* Problem *
As the answer, give exactly the lines of the records below from the one with "R2: none -> 510 (+3V3, VFB)" through the one with "R3: 470k (+3V3, VI) -> none", ends included and pictures left out.

* Record set *

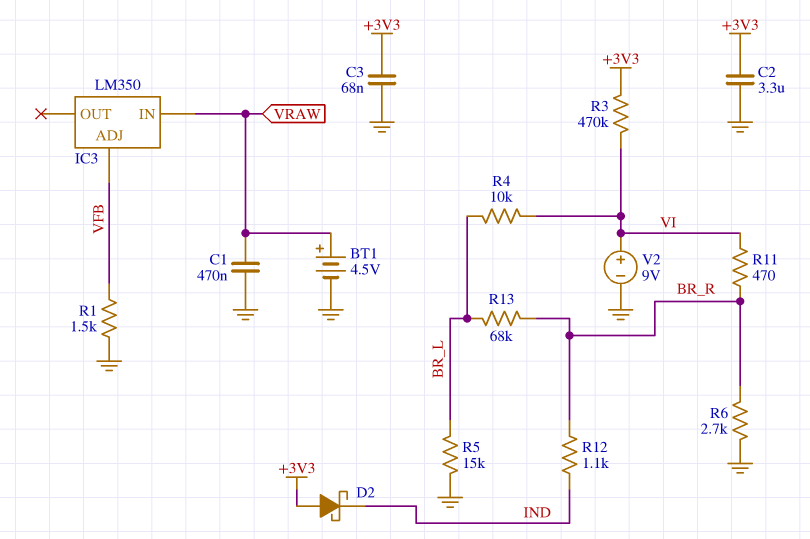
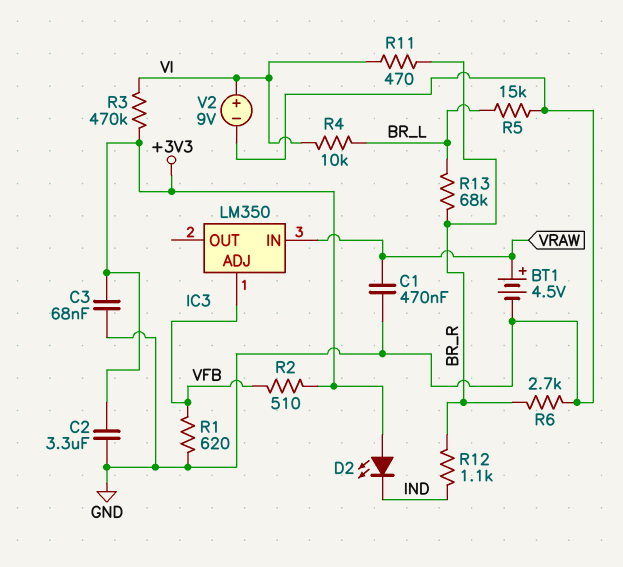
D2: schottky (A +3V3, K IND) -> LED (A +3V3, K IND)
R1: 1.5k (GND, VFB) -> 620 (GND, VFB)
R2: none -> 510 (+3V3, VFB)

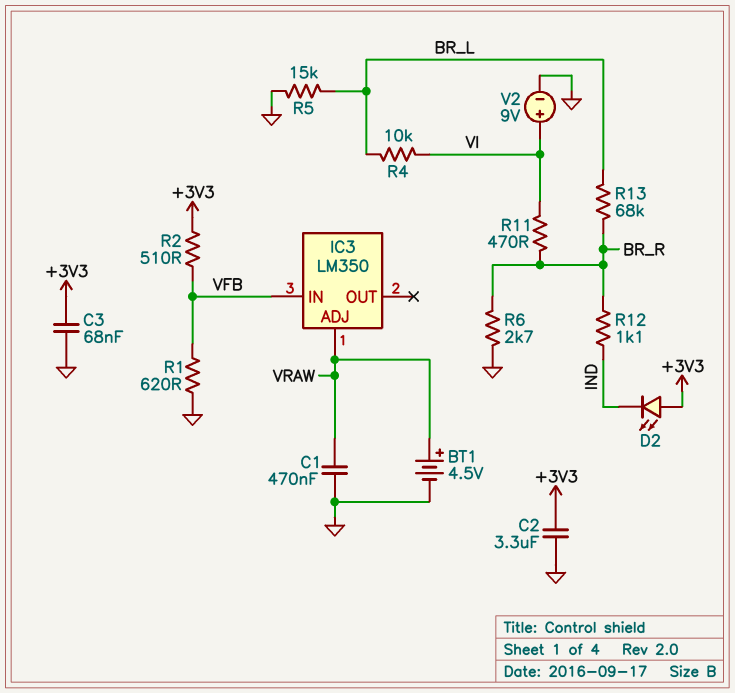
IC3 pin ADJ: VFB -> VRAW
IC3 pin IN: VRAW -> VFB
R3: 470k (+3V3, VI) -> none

---

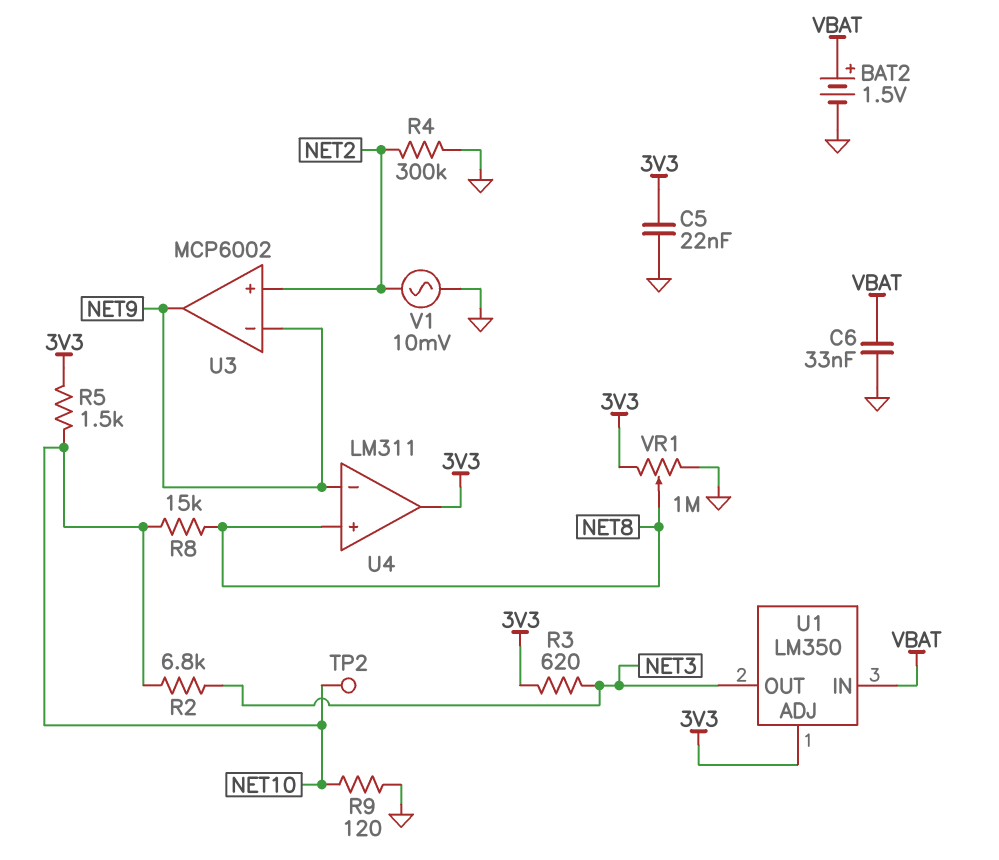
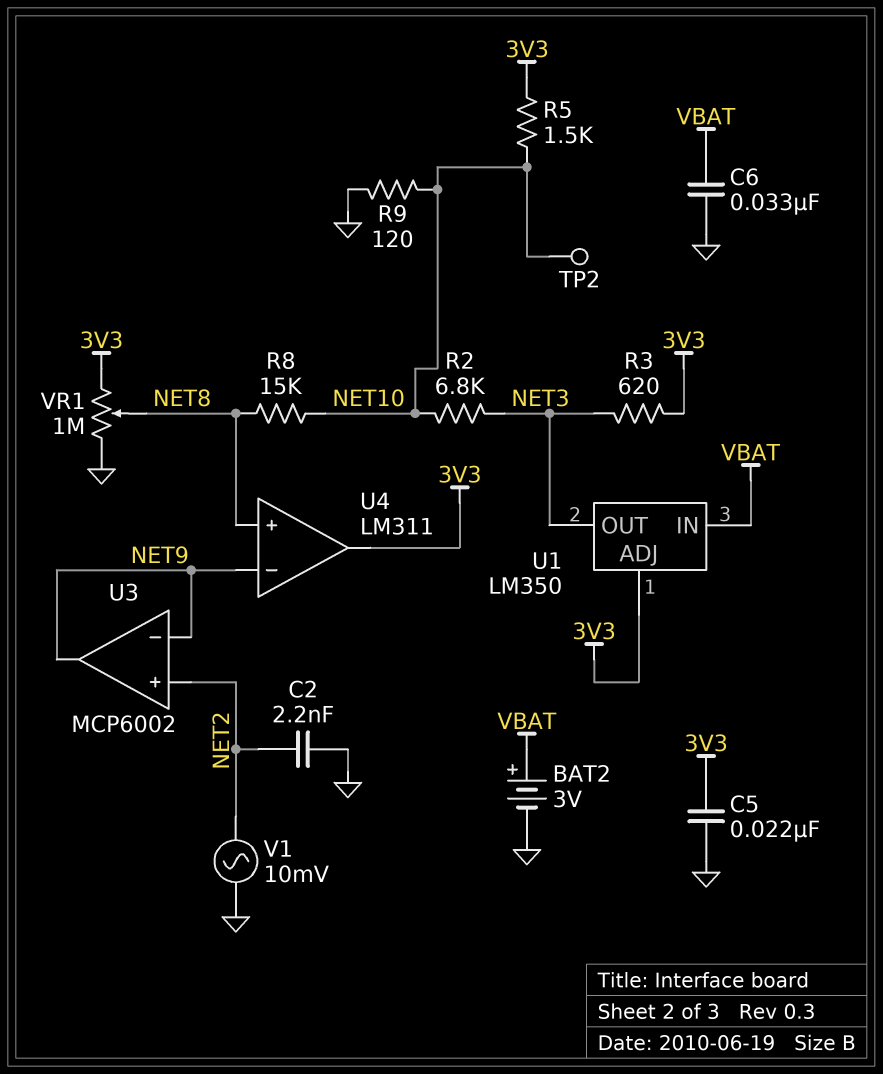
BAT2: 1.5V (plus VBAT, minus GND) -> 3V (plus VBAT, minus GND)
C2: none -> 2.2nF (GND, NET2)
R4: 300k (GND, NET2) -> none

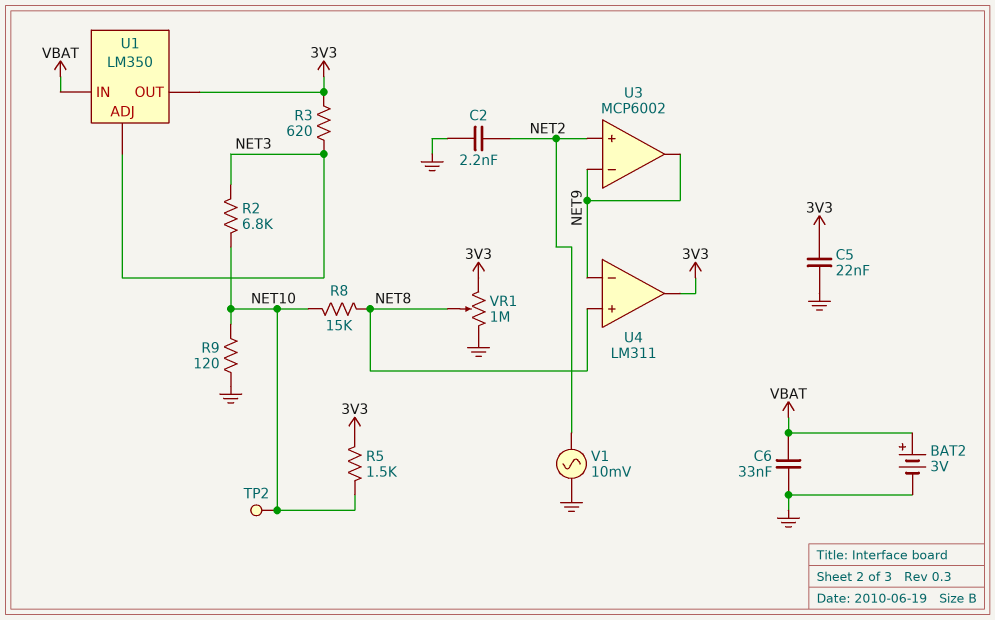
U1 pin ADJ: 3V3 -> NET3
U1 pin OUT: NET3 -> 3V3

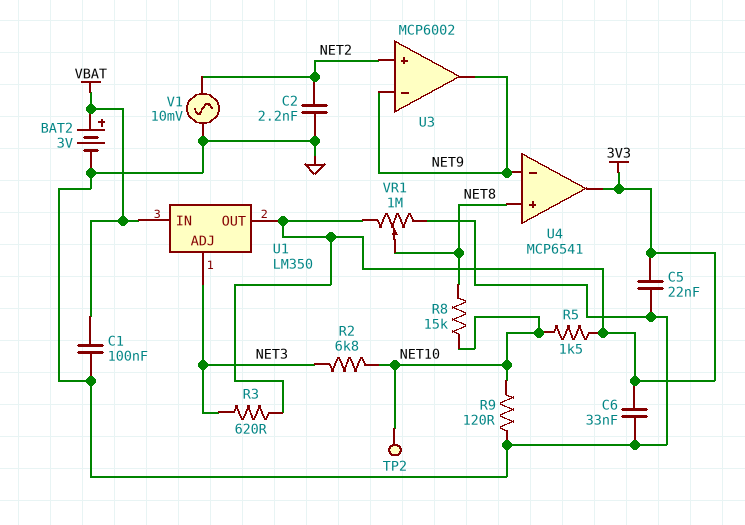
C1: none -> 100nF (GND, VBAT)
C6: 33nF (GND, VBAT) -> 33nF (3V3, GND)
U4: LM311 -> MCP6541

* * *

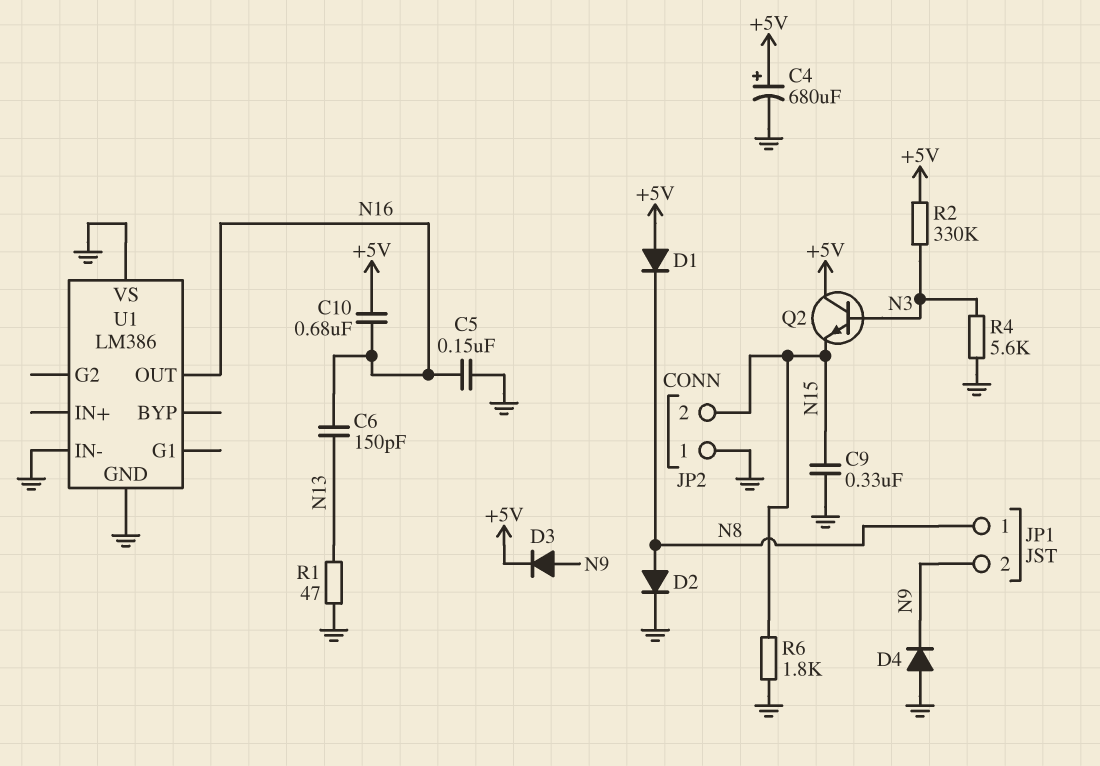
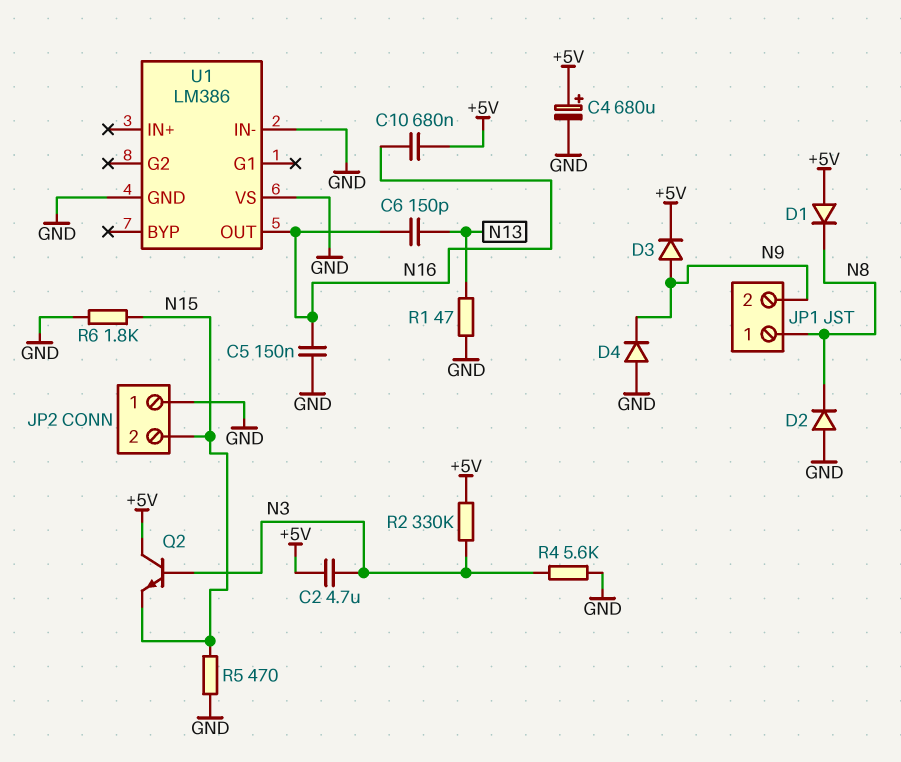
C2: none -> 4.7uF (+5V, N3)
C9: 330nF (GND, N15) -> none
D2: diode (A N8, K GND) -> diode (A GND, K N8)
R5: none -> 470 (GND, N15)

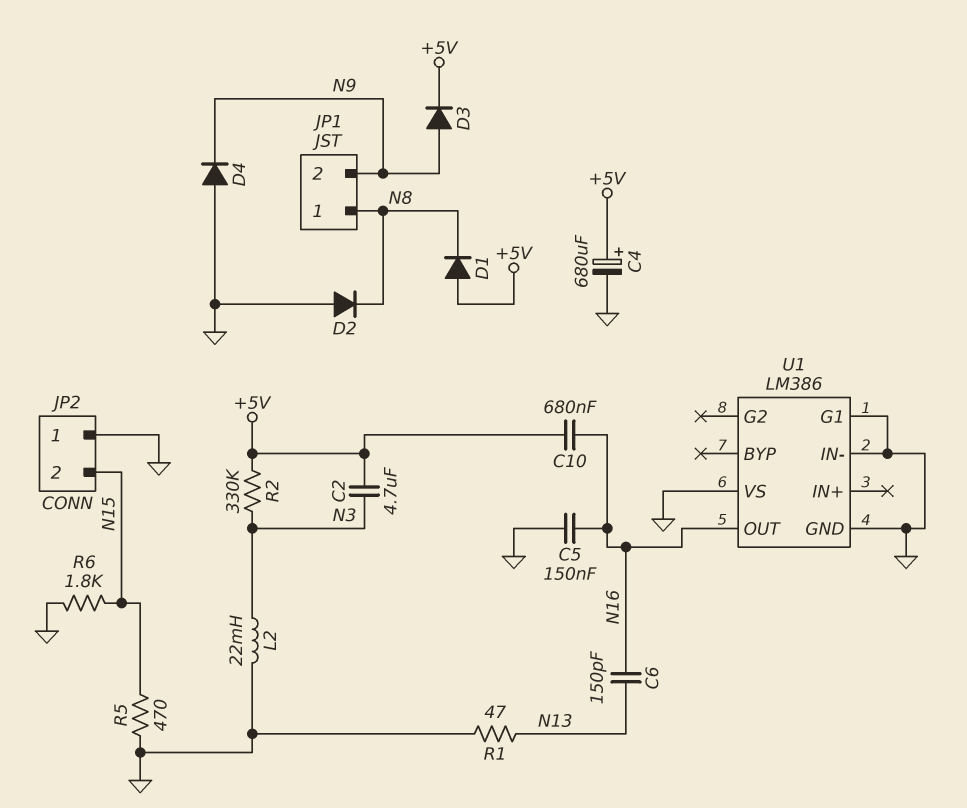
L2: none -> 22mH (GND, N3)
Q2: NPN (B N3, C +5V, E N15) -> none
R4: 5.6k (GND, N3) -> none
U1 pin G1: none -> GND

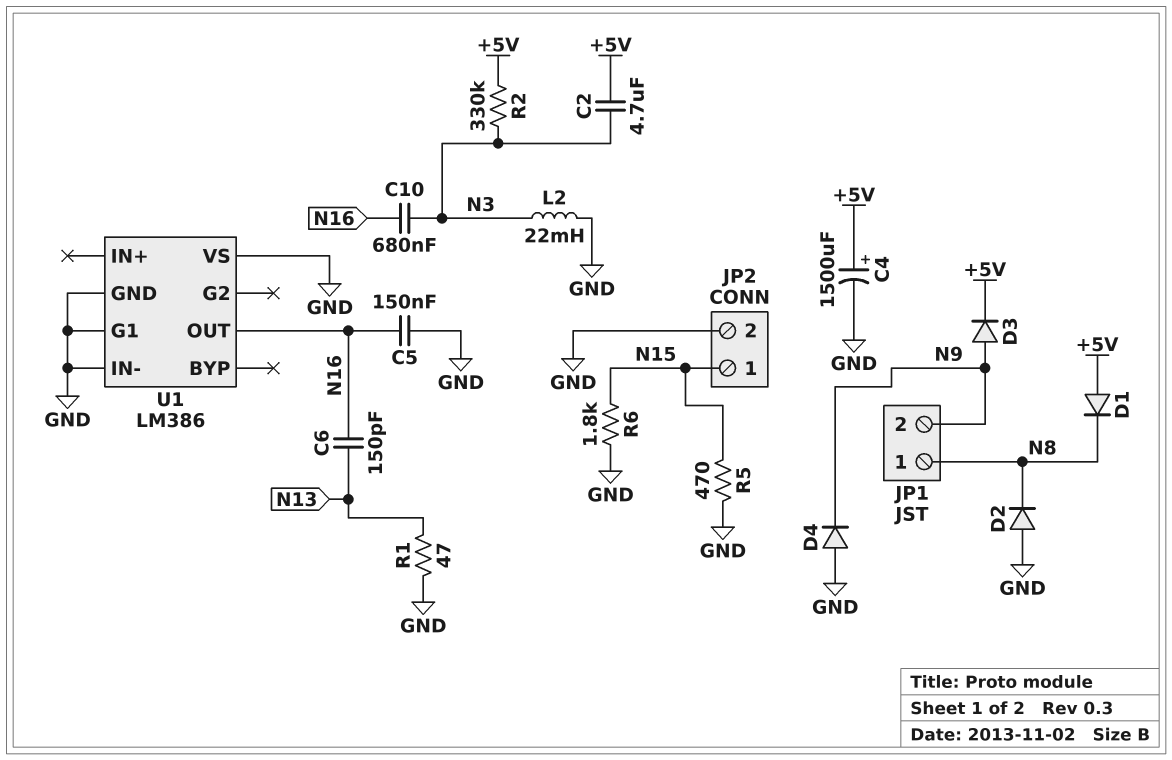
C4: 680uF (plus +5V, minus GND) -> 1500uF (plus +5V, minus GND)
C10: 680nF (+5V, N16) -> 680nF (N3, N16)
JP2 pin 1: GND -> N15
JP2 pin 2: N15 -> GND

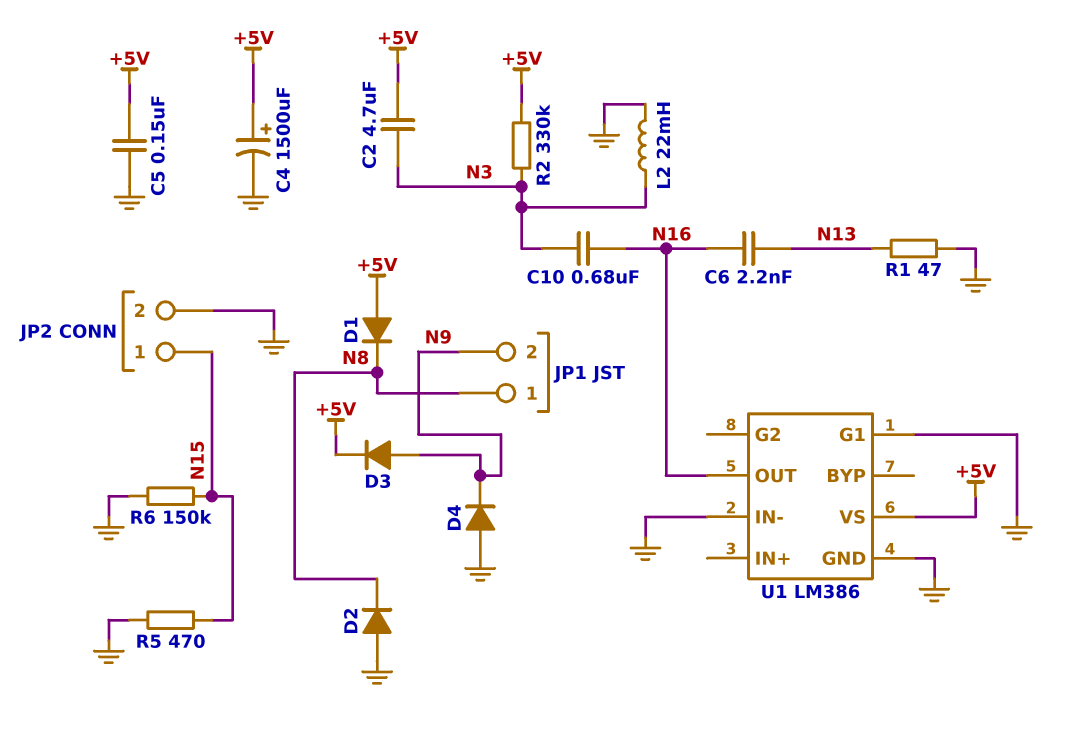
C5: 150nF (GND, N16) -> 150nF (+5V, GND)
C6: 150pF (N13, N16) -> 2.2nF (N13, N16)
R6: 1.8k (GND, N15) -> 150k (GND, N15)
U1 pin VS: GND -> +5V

* Answer *
R2: none -> 510 (+3V3, VFB)

IC3 pin ADJ: VFB -> VRAW
IC3 pin IN: VRAW -> VFB
R3: 470k (+3V3, VI) -> none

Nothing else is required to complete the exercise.